Print, from the listing below, the lines starting at the line containing "MATRIX3 pin CS: GP14 -> GP16" and ending at the line containing "LUX1 pin SDA: A1 -> A4", exactly as they stand, and print nothing else.

──────── PROVIDED MATERIAL

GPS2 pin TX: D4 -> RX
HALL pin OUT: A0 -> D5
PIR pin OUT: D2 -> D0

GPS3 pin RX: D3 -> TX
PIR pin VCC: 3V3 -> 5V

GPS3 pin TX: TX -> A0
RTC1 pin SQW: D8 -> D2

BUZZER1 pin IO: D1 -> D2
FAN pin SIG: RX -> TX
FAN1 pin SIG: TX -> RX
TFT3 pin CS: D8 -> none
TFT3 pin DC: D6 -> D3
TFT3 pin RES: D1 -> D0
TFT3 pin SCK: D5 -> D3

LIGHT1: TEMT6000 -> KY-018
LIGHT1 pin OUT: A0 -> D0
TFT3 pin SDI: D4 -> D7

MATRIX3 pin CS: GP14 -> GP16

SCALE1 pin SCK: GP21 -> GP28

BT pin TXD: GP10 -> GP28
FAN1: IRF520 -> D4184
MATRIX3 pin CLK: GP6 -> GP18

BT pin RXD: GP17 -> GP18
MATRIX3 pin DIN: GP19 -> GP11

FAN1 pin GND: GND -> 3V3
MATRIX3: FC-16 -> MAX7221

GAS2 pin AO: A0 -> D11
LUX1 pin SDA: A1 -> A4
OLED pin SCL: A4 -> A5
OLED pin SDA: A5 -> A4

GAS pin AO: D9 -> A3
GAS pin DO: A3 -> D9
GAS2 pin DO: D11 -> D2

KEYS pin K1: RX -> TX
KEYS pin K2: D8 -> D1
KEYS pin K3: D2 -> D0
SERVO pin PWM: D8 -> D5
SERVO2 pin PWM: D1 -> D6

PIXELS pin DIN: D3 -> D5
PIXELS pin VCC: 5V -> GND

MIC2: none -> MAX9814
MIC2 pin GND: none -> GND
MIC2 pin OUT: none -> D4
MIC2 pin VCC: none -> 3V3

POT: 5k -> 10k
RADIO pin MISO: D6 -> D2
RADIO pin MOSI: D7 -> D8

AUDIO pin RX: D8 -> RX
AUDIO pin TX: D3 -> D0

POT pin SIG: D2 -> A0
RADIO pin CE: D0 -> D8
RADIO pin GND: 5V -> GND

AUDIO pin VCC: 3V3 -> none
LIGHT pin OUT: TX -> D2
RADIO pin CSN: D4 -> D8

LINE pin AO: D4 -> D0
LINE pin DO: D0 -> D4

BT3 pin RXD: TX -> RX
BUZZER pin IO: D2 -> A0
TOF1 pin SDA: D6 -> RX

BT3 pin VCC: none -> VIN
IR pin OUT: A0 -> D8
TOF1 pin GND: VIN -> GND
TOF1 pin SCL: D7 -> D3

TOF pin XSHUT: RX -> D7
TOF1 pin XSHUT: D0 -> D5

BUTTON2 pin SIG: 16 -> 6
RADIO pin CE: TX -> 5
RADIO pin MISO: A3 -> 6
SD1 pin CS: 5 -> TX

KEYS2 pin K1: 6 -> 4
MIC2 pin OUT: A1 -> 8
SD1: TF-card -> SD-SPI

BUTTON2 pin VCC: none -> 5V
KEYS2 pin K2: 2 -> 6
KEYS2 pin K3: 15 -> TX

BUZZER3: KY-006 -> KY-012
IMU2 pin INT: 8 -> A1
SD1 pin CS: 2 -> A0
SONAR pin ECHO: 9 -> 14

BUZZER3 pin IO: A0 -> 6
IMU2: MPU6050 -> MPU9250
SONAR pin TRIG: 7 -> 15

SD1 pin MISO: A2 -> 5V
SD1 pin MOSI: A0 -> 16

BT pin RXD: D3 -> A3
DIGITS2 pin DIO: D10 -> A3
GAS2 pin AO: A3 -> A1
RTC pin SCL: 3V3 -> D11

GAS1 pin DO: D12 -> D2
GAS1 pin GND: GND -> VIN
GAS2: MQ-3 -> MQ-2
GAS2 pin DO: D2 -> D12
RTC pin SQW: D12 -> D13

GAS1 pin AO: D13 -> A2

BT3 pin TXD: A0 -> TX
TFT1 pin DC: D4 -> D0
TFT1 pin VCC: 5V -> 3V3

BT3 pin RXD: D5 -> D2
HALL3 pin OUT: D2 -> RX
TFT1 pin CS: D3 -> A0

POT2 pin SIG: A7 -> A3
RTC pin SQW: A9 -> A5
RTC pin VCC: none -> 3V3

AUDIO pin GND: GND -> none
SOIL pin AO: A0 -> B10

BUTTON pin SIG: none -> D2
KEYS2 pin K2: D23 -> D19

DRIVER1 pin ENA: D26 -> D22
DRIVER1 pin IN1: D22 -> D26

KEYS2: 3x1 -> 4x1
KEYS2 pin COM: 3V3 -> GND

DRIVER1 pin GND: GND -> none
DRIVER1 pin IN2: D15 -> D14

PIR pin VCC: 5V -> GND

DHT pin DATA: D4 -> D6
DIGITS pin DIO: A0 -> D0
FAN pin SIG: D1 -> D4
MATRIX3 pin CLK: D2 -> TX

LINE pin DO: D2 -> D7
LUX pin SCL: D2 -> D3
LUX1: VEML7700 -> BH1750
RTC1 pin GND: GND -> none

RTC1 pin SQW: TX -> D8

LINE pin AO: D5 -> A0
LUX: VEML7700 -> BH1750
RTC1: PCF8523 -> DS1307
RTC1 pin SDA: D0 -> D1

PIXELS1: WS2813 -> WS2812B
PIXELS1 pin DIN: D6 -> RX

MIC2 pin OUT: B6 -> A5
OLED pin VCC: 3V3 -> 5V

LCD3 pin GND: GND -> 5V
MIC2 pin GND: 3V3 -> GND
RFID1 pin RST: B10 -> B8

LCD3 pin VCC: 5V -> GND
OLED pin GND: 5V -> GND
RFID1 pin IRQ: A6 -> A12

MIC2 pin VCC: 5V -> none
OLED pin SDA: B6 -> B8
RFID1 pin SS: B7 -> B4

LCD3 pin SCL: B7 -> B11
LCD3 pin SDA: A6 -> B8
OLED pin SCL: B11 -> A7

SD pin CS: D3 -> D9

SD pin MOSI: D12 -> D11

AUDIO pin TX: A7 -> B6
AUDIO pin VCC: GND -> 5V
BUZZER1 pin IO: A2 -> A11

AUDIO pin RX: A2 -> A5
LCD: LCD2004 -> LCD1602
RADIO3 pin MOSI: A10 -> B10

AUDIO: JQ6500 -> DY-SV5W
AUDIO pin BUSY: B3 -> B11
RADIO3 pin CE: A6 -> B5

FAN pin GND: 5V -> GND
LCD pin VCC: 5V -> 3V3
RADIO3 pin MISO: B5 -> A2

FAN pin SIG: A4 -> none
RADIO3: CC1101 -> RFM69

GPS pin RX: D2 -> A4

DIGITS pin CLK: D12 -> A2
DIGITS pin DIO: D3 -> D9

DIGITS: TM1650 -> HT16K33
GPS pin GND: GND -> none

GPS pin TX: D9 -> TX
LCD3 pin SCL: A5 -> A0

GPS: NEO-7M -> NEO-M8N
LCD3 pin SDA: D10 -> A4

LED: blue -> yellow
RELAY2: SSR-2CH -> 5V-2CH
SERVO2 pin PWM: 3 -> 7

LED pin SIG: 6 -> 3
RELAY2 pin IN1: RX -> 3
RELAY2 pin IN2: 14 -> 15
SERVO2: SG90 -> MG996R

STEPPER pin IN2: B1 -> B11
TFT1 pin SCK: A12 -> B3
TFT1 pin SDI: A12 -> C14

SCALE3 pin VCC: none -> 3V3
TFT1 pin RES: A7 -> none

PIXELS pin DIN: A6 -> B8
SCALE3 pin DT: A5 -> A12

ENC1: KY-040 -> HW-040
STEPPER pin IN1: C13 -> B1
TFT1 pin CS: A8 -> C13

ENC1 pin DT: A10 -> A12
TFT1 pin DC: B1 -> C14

────────────────

PROBLEM SOLUTION:
MATRIX3 pin CS: GP14 -> GP16

SCALE1 pin SCK: GP21 -> GP28

BT pin TXD: GP10 -> GP28
FAN1: IRF520 -> D4184
MATRIX3 pin CLK: GP6 -> GP18

BT pin RXD: GP17 -> GP18
MATRIX3 pin DIN: GP19 -> GP11

FAN1 pin GND: GND -> 3V3
MATRIX3: FC-16 -> MAX7221

GAS2 pin AO: A0 -> D11
LUX1 pin SDA: A1 -> A4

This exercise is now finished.